— Exercise objective —
With the pictures removed, write out the full listing below exactly.
* * * *
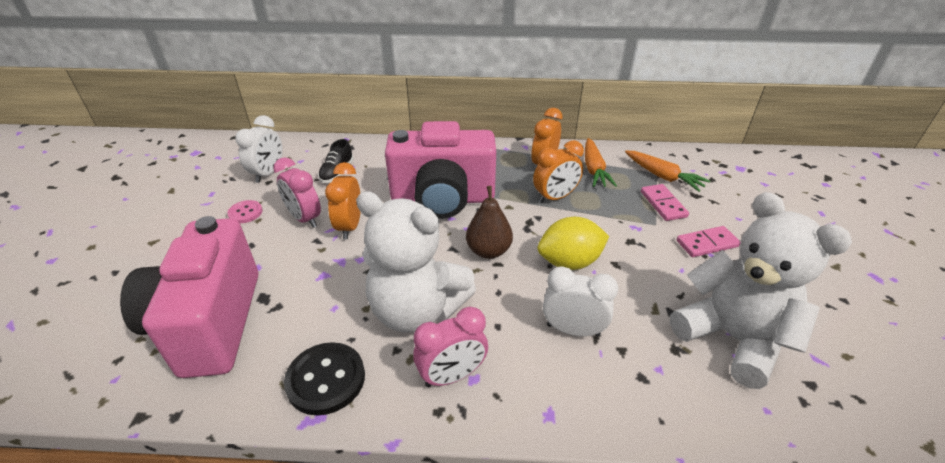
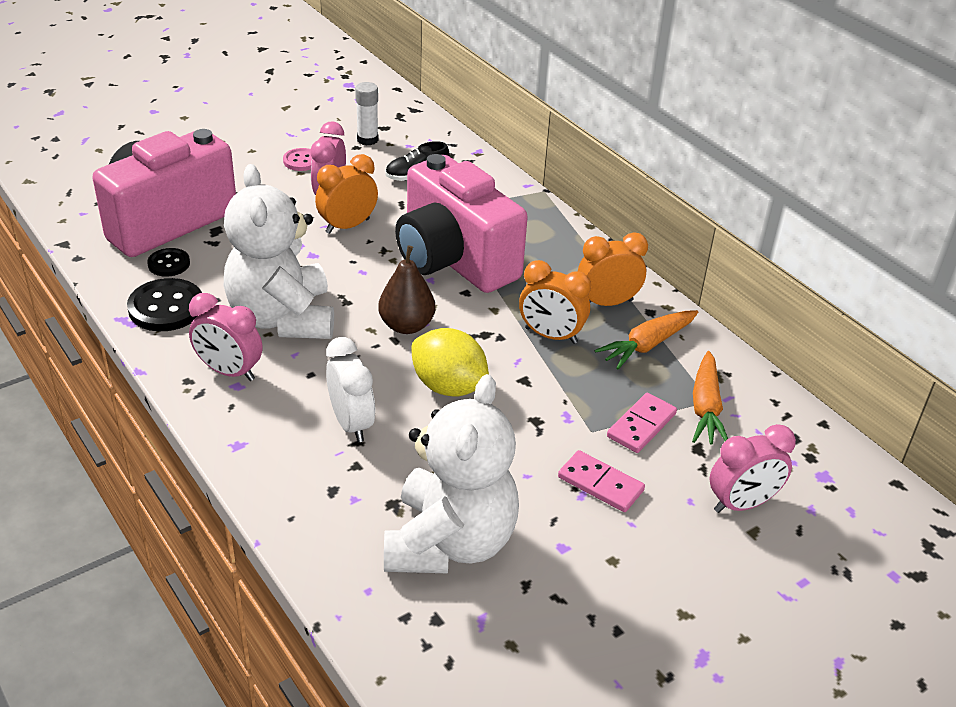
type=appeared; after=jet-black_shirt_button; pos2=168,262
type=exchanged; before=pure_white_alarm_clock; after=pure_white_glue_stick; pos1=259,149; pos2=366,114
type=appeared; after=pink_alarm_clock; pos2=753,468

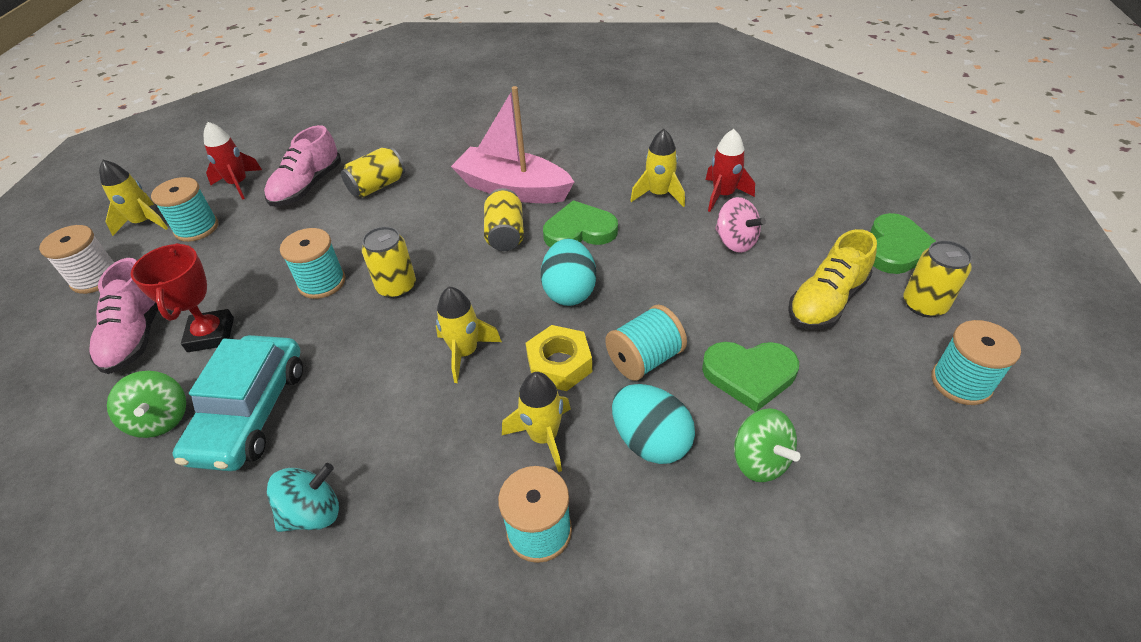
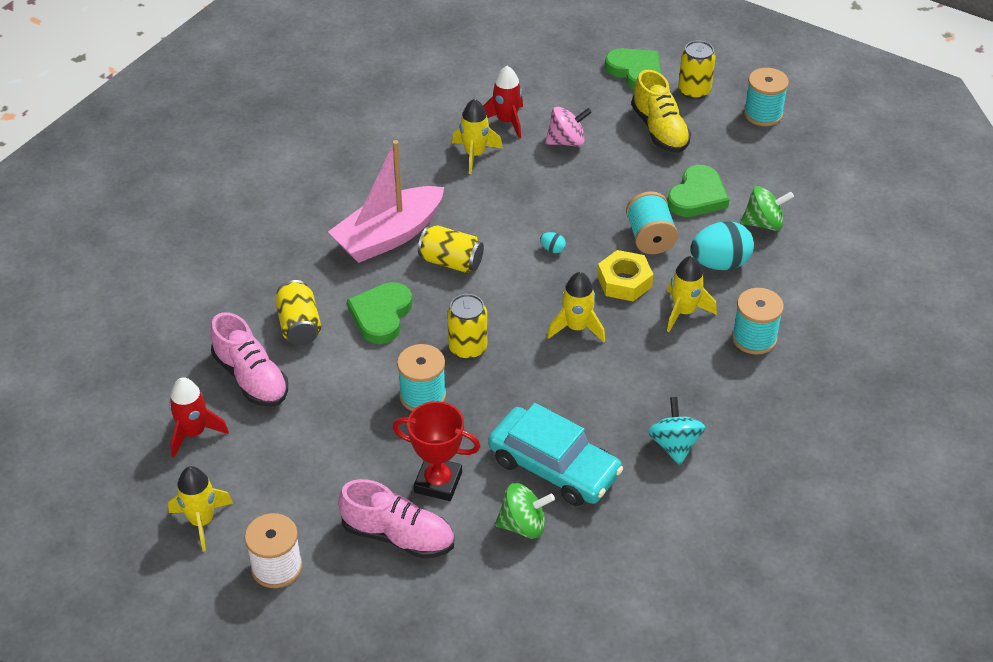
type=relocated; before=green_love_heart; pos1=580,224; pos2=379,313
type=size; before=turquoise_egg_shape; pos1=568,272; pos2=553,242; scale=0.42
type=missing; before=turquoise_reel_of_thread; pos1=184,209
* * * *
— Exercise response —
type=appeared; after=jet-black_shirt_button; pos2=168,262
type=exchanged; before=pure_white_alarm_clock; after=pure_white_glue_stick; pos1=259,149; pos2=366,114
type=appeared; after=pink_alarm_clock; pos2=753,468

type=relocated; before=green_love_heart; pos1=580,224; pos2=379,313
type=size; before=turquoise_egg_shape; pos1=568,272; pos2=553,242; scale=0.42
type=missing; before=turquoise_reel_of_thread; pos1=184,209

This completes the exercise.